[[ Provided data, beginning ]]

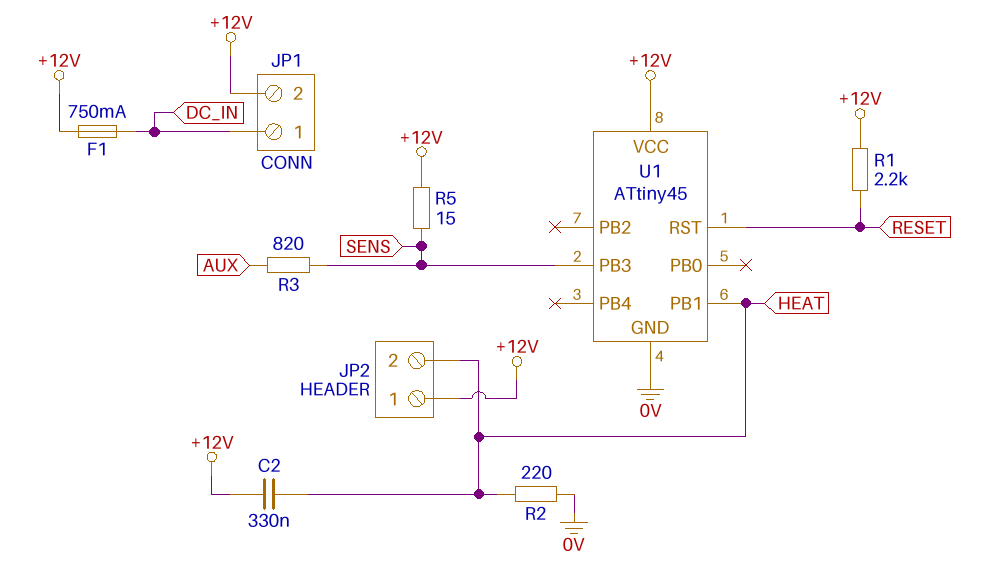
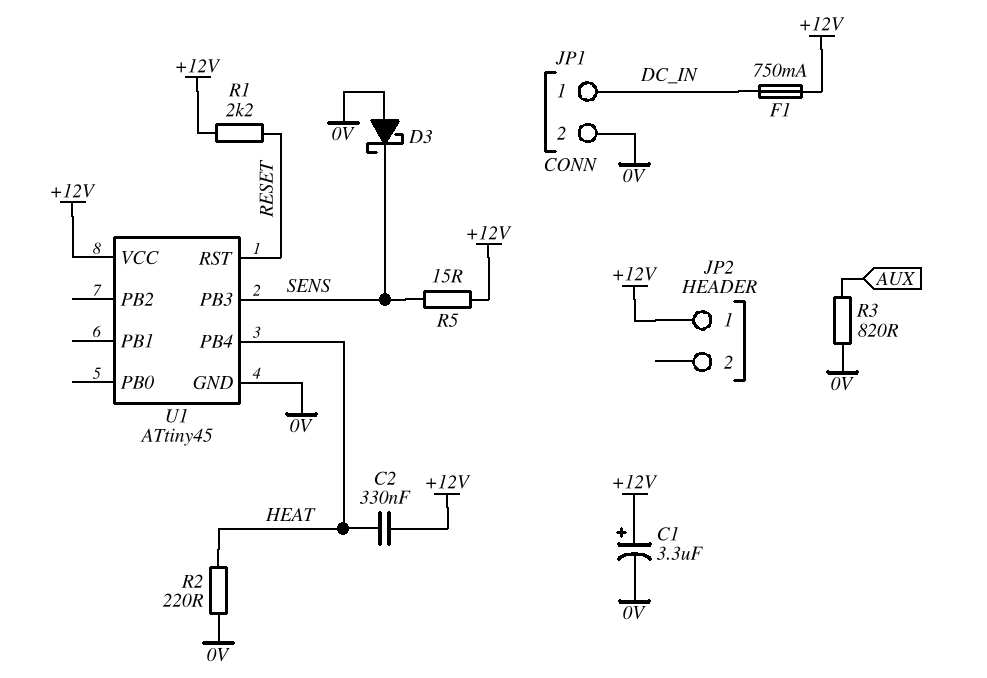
C1: none -> 3.3uF (plus +12V, minus 0V)
D3: none -> schottky (A 0V, K SENS)
JP1 pin 2: +12V -> 0V
JP2 pin 2: HEAT -> none
R3: 820 (AUX, SENS) -> 820 (0V, AUX)
U1 pin PB1: HEAT -> none
U1 pin PB4: none -> HEAT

[[ Provided data, end ]]

#### About this task:
Retype each record exactly as it stands, but do not include the pictures.

#### Answer:
C1: none -> 3.3uF (plus +12V, minus 0V)
D3: none -> schottky (A 0V, K SENS)
JP1 pin 2: +12V -> 0V
JP2 pin 2: HEAT -> none
R3: 820 (AUX, SENS) -> 820 (0V, AUX)
U1 pin PB1: HEAT -> none
U1 pin PB4: none -> HEAT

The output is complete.